### INFORMATION

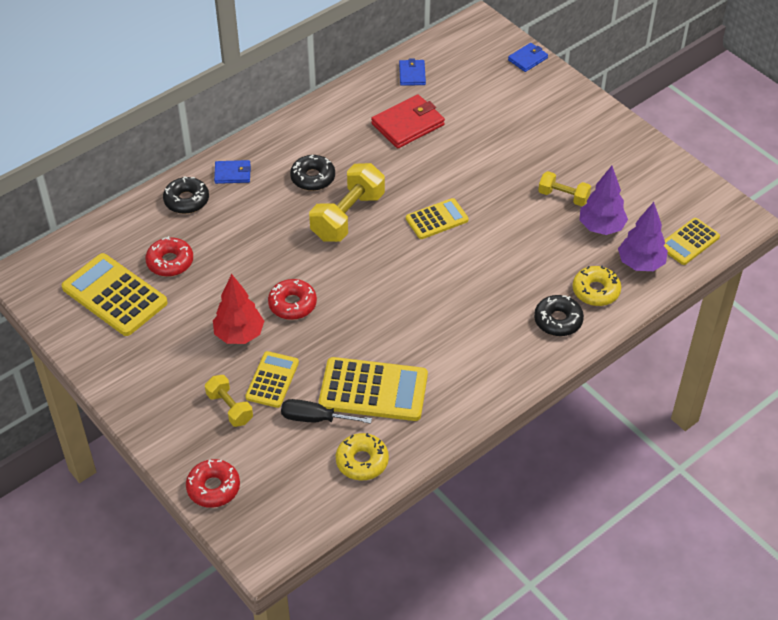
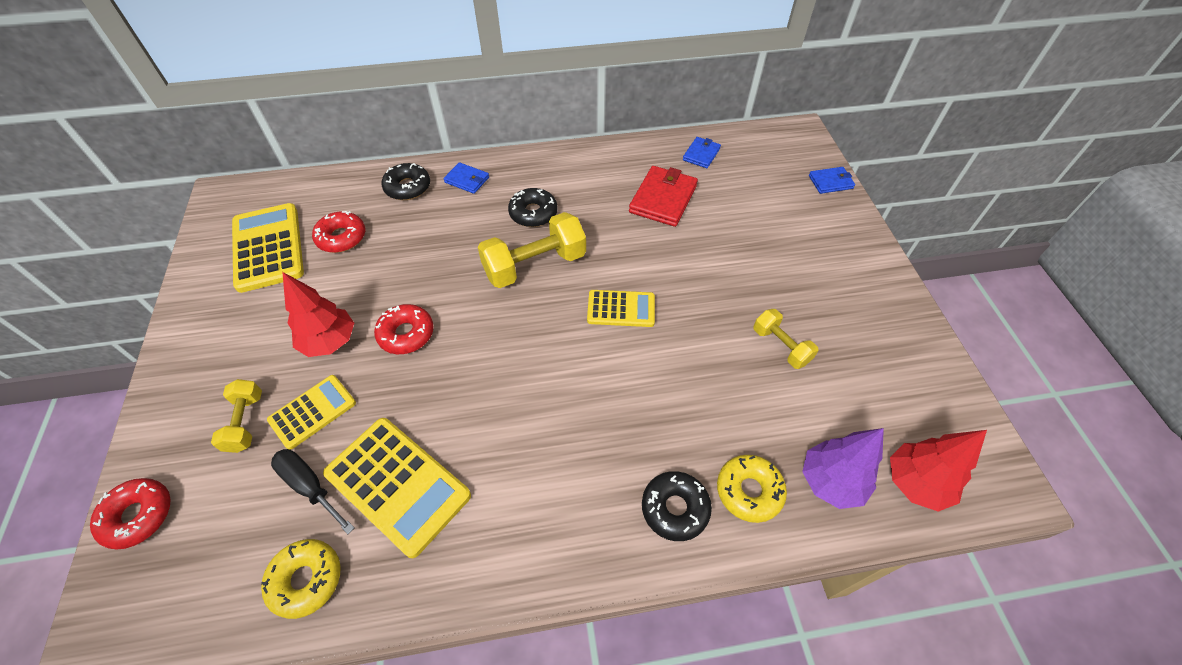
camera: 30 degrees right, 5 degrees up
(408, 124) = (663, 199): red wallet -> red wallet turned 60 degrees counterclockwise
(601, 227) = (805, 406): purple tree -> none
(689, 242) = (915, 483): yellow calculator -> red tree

######
### INFORMATION

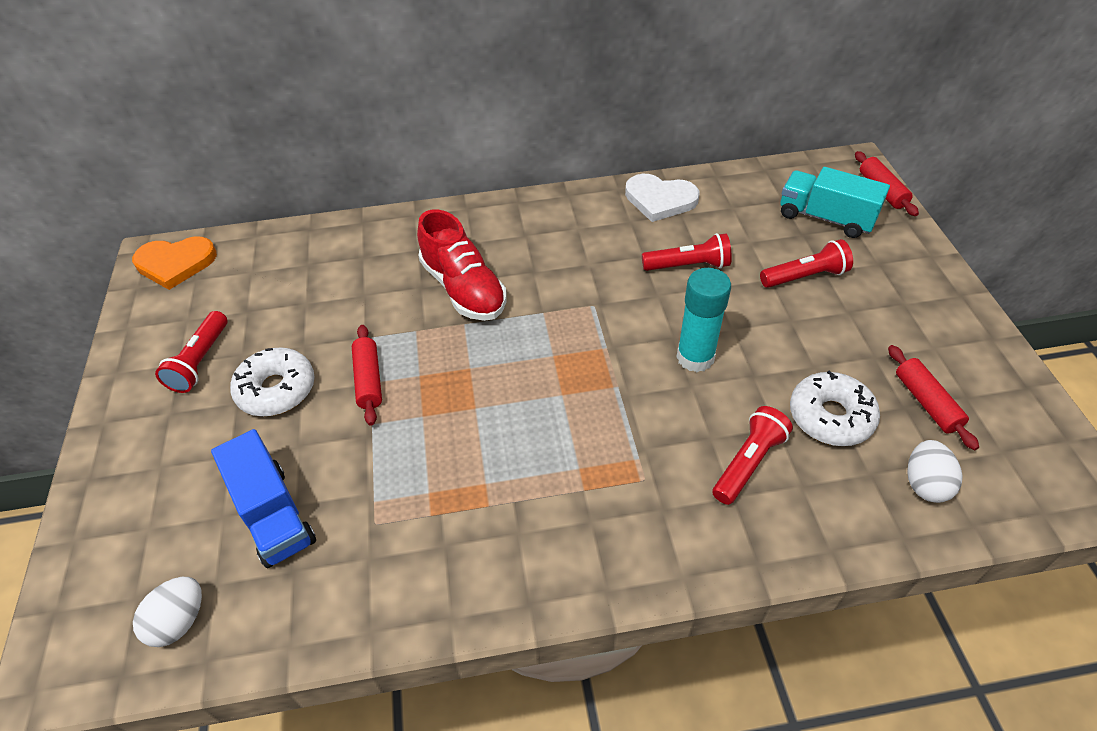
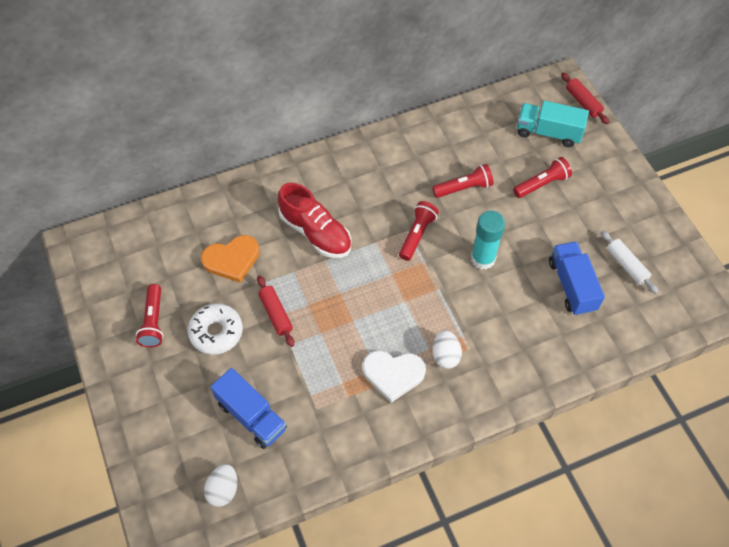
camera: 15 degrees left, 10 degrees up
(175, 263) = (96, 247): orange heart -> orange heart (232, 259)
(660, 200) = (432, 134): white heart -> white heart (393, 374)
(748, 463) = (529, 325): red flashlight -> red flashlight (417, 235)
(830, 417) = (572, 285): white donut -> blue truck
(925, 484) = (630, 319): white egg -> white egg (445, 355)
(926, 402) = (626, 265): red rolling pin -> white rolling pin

######

Report each line of the records that holds the word "heart".

(175, 263) = (96, 247): orange heart -> orange heart (232, 259)
(660, 200) = (432, 134): white heart -> white heart (393, 374)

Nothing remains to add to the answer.